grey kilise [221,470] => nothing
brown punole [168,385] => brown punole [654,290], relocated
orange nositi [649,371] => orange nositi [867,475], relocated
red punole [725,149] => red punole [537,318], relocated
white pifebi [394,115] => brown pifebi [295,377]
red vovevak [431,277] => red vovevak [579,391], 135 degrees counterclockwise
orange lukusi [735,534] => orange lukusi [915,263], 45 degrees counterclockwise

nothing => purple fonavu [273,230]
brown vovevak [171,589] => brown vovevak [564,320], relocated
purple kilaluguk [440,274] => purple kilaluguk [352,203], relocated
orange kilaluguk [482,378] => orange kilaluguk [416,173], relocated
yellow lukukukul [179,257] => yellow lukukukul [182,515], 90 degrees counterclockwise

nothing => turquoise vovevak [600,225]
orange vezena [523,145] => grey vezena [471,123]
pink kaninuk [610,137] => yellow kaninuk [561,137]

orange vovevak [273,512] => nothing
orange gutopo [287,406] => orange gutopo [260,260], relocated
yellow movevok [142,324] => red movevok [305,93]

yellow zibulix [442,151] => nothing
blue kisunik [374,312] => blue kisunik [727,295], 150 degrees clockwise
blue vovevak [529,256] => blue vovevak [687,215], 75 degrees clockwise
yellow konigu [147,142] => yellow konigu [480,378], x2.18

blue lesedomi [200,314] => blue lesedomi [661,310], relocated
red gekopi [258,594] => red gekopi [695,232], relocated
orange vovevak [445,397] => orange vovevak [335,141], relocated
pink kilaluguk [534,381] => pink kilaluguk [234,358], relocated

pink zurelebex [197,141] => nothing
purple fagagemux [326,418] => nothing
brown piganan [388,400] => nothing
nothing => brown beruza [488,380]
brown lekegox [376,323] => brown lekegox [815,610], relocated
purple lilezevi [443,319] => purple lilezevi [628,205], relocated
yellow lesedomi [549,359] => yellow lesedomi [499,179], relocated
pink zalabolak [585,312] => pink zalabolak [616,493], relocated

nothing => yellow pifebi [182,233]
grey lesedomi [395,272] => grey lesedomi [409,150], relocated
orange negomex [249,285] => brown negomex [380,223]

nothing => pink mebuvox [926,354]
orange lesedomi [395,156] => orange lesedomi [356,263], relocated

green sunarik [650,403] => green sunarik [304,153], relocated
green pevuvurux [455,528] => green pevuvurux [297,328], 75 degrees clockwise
━━━━━━━━━━
**Exercise**
Every record above needs to be copied exactly.

**Exercise answer**
grey kilise [221,470] => nothing
brown punole [168,385] => brown punole [654,290], relocated
orange nositi [649,371] => orange nositi [867,475], relocated
red punole [725,149] => red punole [537,318], relocated
white pifebi [394,115] => brown pifebi [295,377]
red vovevak [431,277] => red vovevak [579,391], 135 degrees counterclockwise
orange lukusi [735,534] => orange lukusi [915,263], 45 degrees counterclockwise

nothing => purple fonavu [273,230]
brown vovevak [171,589] => brown vovevak [564,320], relocated
purple kilaluguk [440,274] => purple kilaluguk [352,203], relocated
orange kilaluguk [482,378] => orange kilaluguk [416,173], relocated
yellow lukukukul [179,257] => yellow lukukukul [182,515], 90 degrees counterclockwise

nothing => turquoise vovevak [600,225]
orange vezena [523,145] => grey vezena [471,123]
pink kaninuk [610,137] => yellow kaninuk [561,137]

orange vovevak [273,512] => nothing
orange gutopo [287,406] => orange gutopo [260,260], relocated
yellow movevok [142,324] => red movevok [305,93]

yellow zibulix [442,151] => nothing
blue kisunik [374,312] => blue kisunik [727,295], 150 degrees clockwise
blue vovevak [529,256] => blue vovevak [687,215], 75 degrees clockwise
yellow konigu [147,142] => yellow konigu [480,378], x2.18

blue lesedomi [200,314] => blue lesedomi [661,310], relocated
red gekopi [258,594] => red gekopi [695,232], relocated
orange vovevak [445,397] => orange vovevak [335,141], relocated
pink kilaluguk [534,381] => pink kilaluguk [234,358], relocated

pink zurelebex [197,141] => nothing
purple fagagemux [326,418] => nothing
brown piganan [388,400] => nothing
nothing => brown beruza [488,380]
brown lekegox [376,323] => brown lekegox [815,610], relocated
purple lilezevi [443,319] => purple lilezevi [628,205], relocated
yellow lesedomi [549,359] => yellow lesedomi [499,179], relocated
pink zalabolak [585,312] => pink zalabolak [616,493], relocated

nothing => yellow pifebi [182,233]
grey lesedomi [395,272] => grey lesedomi [409,150], relocated
orange negomex [249,285] => brown negomex [380,223]

nothing => pink mebuvox [926,354]
orange lesedomi [395,156] => orange lesedomi [356,263], relocated

green sunarik [650,403] => green sunarik [304,153], relocated
green pevuvurux [455,528] => green pevuvurux [297,328], 75 degrees clockwise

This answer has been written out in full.